[Records Boundary: Start]
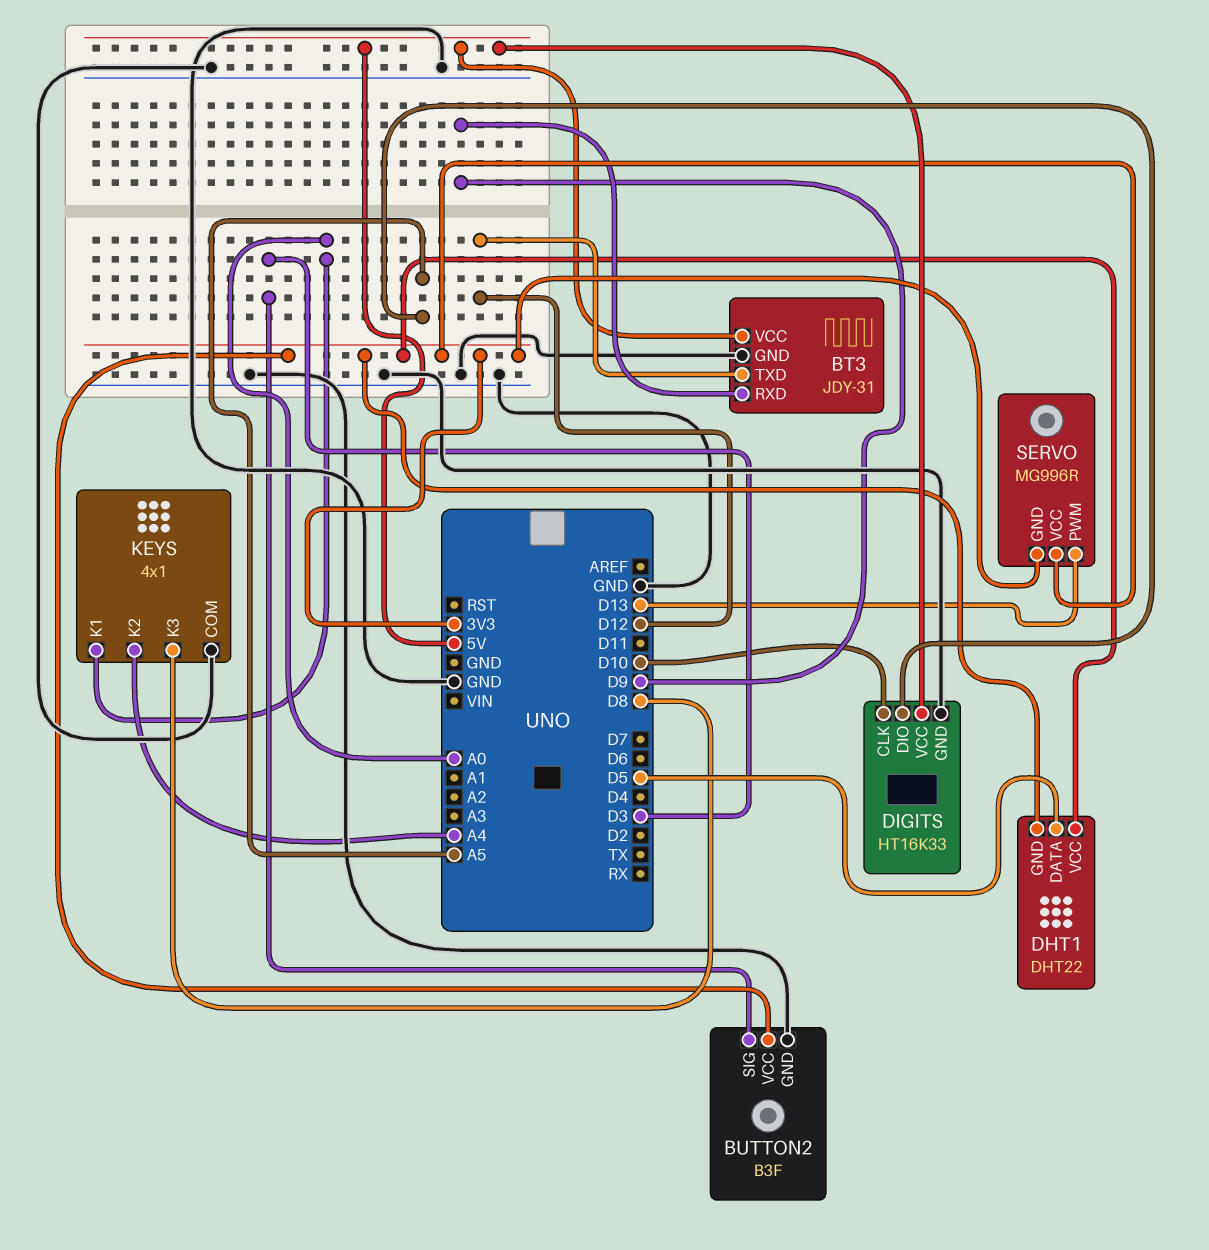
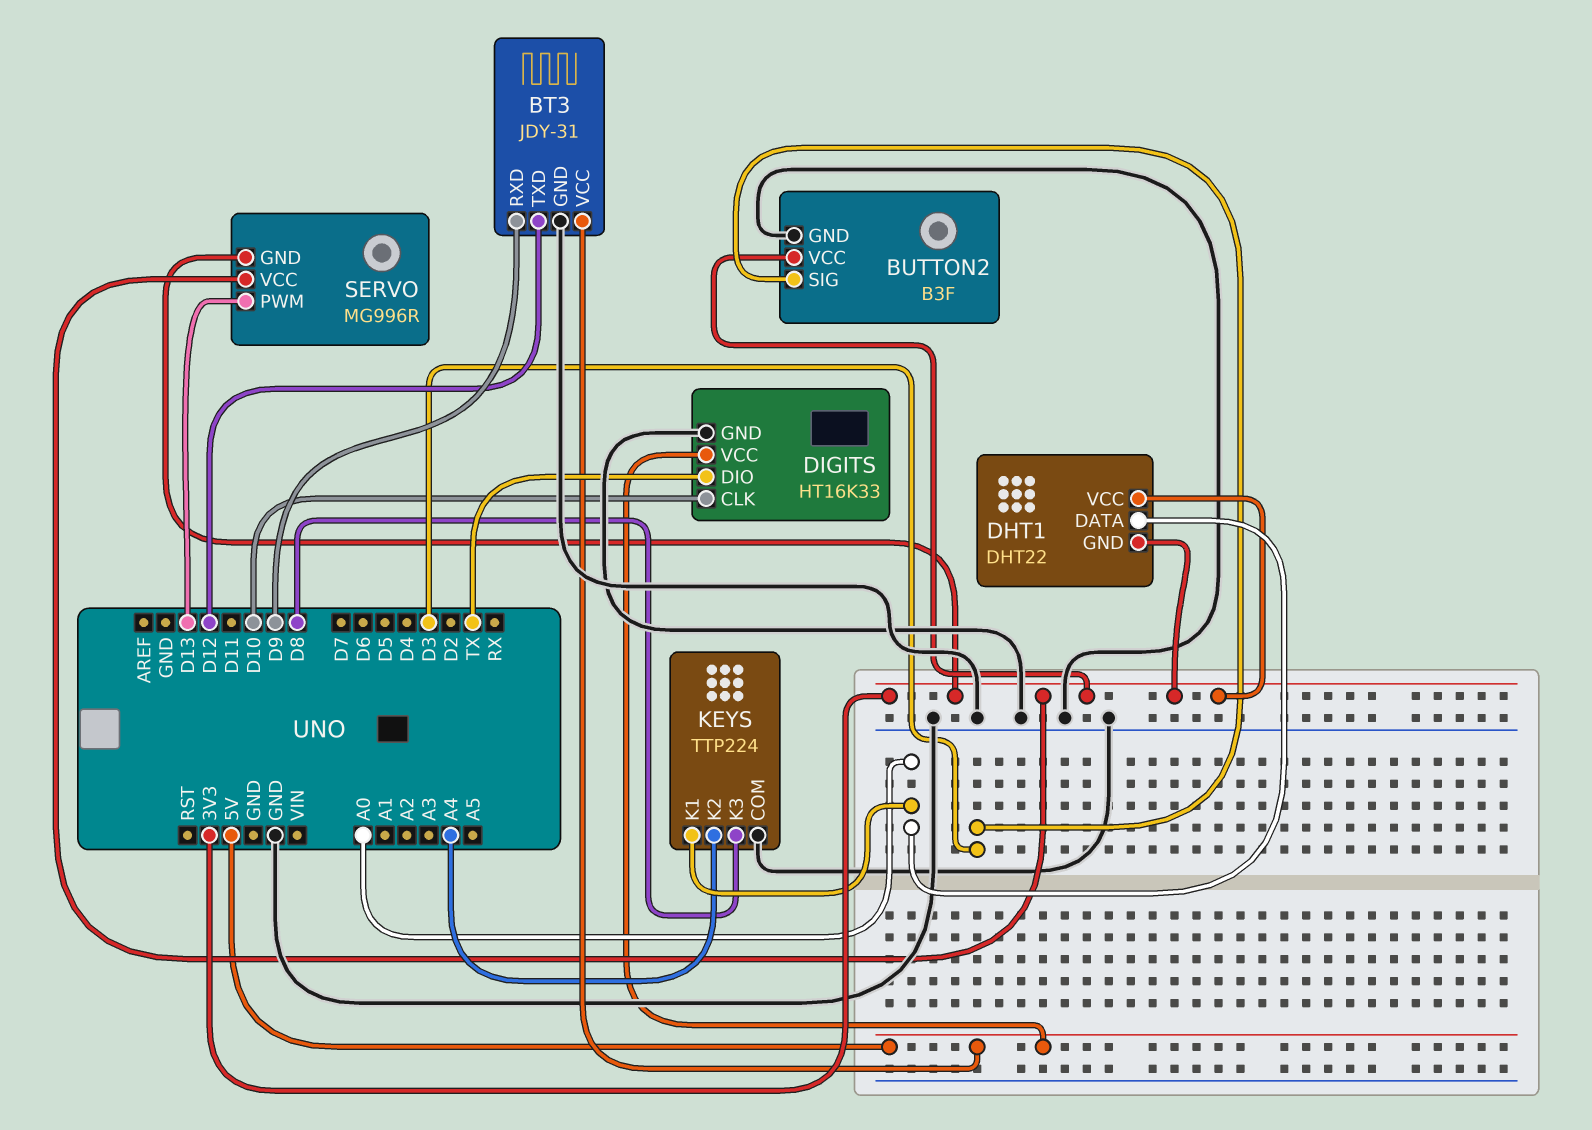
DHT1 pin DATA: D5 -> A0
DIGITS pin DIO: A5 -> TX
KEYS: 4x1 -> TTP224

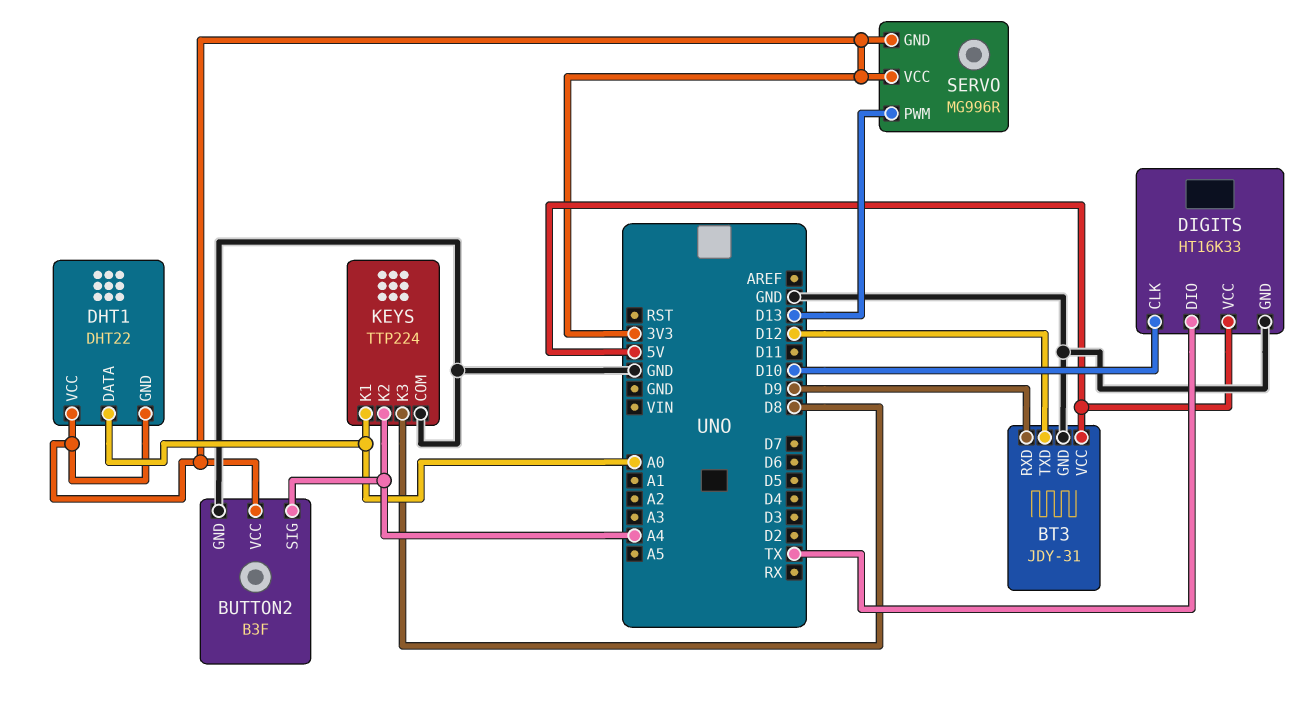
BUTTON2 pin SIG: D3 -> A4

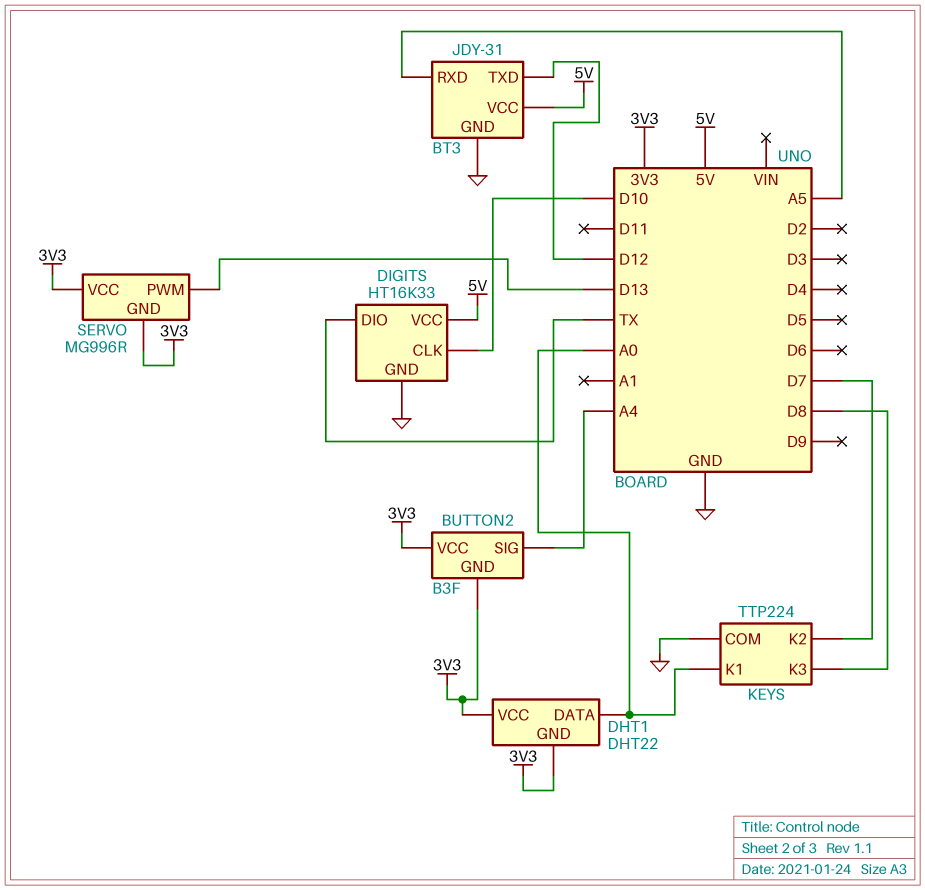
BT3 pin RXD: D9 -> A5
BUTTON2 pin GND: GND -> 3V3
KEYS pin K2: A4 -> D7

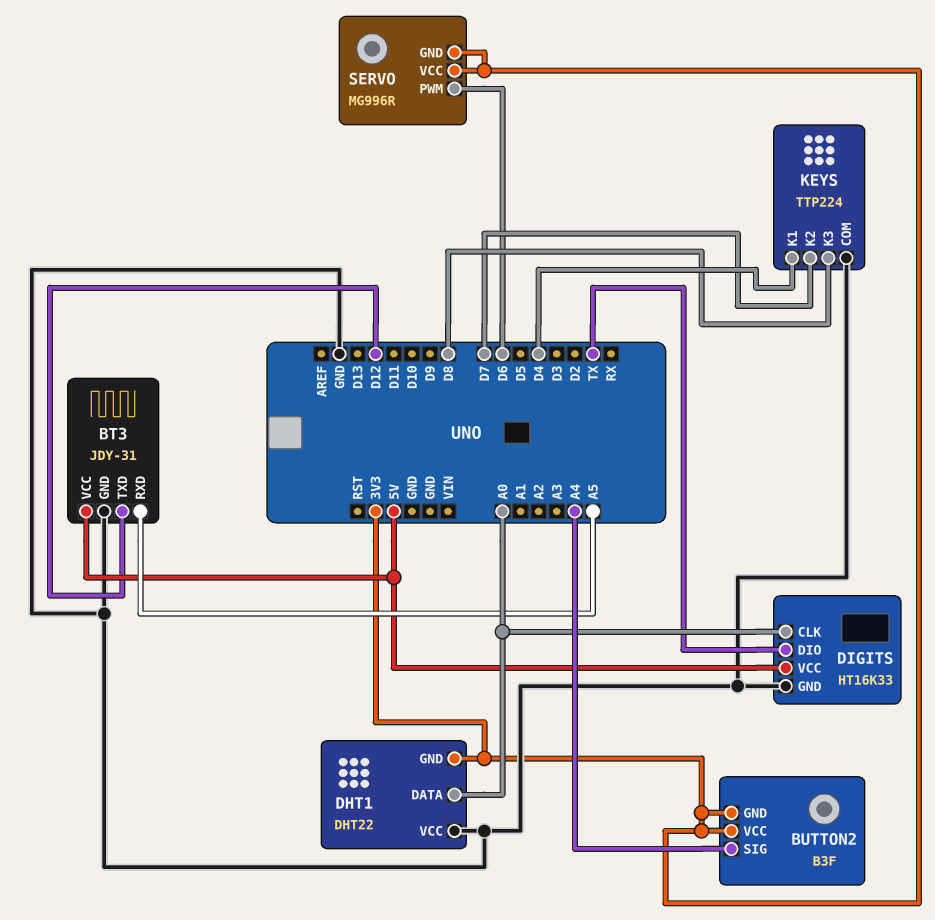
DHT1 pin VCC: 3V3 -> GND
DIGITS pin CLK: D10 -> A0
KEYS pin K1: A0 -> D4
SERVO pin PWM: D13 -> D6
[Records Boundary: End]
--- Exercise details ---
All that is needed is how many lines of the listing hold the word "KEYS", stated as one number.

--- Reply to the exercise ---
3